**Goal of the exercise**
Please retype the data in full, exactly as given.

**Data shown**
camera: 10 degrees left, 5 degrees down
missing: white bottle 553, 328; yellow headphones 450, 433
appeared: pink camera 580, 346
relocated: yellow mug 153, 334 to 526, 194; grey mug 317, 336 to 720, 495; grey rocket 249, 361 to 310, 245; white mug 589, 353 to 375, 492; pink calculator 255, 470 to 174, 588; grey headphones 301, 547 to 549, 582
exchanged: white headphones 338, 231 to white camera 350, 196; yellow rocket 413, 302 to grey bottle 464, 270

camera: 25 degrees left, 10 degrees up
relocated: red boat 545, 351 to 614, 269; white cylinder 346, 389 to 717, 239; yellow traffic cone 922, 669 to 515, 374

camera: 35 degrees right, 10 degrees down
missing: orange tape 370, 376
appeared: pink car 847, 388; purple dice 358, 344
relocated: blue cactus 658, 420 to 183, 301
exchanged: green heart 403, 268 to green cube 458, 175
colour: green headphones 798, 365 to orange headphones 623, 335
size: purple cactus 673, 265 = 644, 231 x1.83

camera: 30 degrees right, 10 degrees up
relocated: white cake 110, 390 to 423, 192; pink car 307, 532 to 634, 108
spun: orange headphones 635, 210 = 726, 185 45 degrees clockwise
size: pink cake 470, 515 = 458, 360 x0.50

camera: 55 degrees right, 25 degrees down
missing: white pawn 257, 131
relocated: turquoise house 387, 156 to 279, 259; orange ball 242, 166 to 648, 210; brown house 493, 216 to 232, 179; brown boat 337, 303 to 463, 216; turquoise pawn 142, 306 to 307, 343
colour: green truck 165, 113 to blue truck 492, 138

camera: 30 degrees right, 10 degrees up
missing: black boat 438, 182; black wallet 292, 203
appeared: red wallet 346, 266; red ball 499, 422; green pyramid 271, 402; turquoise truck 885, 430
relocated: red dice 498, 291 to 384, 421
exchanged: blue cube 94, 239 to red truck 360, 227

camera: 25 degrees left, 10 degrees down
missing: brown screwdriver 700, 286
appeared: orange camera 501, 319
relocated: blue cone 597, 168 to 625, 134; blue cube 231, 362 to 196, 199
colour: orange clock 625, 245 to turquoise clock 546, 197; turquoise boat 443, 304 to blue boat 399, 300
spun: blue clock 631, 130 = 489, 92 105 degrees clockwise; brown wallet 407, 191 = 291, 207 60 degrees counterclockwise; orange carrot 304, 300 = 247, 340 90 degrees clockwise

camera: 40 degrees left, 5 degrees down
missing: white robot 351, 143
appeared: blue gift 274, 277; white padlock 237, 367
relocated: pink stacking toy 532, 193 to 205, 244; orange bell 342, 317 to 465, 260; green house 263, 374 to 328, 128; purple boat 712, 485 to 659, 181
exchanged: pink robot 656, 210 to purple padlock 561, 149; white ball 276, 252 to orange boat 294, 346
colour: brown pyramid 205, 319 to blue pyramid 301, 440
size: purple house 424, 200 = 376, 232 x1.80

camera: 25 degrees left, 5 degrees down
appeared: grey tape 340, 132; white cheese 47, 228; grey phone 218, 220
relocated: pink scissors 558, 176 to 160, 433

**Your solution**
camera: 10 degrees left, 5 degrees down
missing: white bottle 553, 328; yellow headphones 450, 433
appeared: pink camera 580, 346
relocated: yellow mug 153, 334 to 526, 194; grey mug 317, 336 to 720, 495; grey rocket 249, 361 to 310, 245; white mug 589, 353 to 375, 492; pink calculator 255, 470 to 174, 588; grey headphones 301, 547 to 549, 582
exchanged: white headphones 338, 231 to white camera 350, 196; yellow rocket 413, 302 to grey bottle 464, 270

camera: 25 degrees left, 10 degrees up
relocated: red boat 545, 351 to 614, 269; white cylinder 346, 389 to 717, 239; yellow traffic cone 922, 669 to 515, 374

camera: 35 degrees right, 10 degrees down
missing: orange tape 370, 376
appeared: pink car 847, 388; purple dice 358, 344
relocated: blue cactus 658, 420 to 183, 301
exchanged: green heart 403, 268 to green cube 458, 175
colour: green headphones 798, 365 to orange headphones 623, 335
size: purple cactus 673, 265 = 644, 231 x1.83

camera: 30 degrees right, 10 degrees up
relocated: white cake 110, 390 to 423, 192; pink car 307, 532 to 634, 108
spun: orange headphones 635, 210 = 726, 185 45 degrees clockwise
size: pink cake 470, 515 = 458, 360 x0.50

camera: 55 degrees right, 25 degrees down
missing: white pawn 257, 131
relocated: turquoise house 387, 156 to 279, 259; orange ball 242, 166 to 648, 210; brown house 493, 216 to 232, 179; brown boat 337, 303 to 463, 216; turquoise pawn 142, 306 to 307, 343
colour: green truck 165, 113 to blue truck 492, 138

camera: 30 degrees right, 10 degrees up
missing: black boat 438, 182; black wallet 292, 203
appeared: red wallet 346, 266; red ball 499, 422; green pyramid 271, 402; turquoise truck 885, 430
relocated: red dice 498, 291 to 384, 421
exchanged: blue cube 94, 239 to red truck 360, 227

camera: 25 degrees left, 10 degrees down
missing: brown screwdriver 700, 286
appeared: orange camera 501, 319
relocated: blue cone 597, 168 to 625, 134; blue cube 231, 362 to 196, 199
colour: orange clock 625, 245 to turquoise clock 546, 197; turquoise boat 443, 304 to blue boat 399, 300
spun: blue clock 631, 130 = 489, 92 105 degrees clockwise; brown wallet 407, 191 = 291, 207 60 degrees counterclockwise; orange carrot 304, 300 = 247, 340 90 degrees clockwise

camera: 40 degrees left, 5 degrees down
missing: white robot 351, 143
appeared: blue gift 274, 277; white padlock 237, 367
relocated: pink stacking toy 532, 193 to 205, 244; orange bell 342, 317 to 465, 260; green house 263, 374 to 328, 128; purple boat 712, 485 to 659, 181
exchanged: pink robot 656, 210 to purple padlock 561, 149; white ball 276, 252 to orange boat 294, 346
colour: brown pyramid 205, 319 to blue pyramid 301, 440
size: purple house 424, 200 = 376, 232 x1.80

camera: 25 degrees left, 5 degrees down
appeared: grey tape 340, 132; white cheese 47, 228; grey phone 218, 220
relocated: pink scissors 558, 176 to 160, 433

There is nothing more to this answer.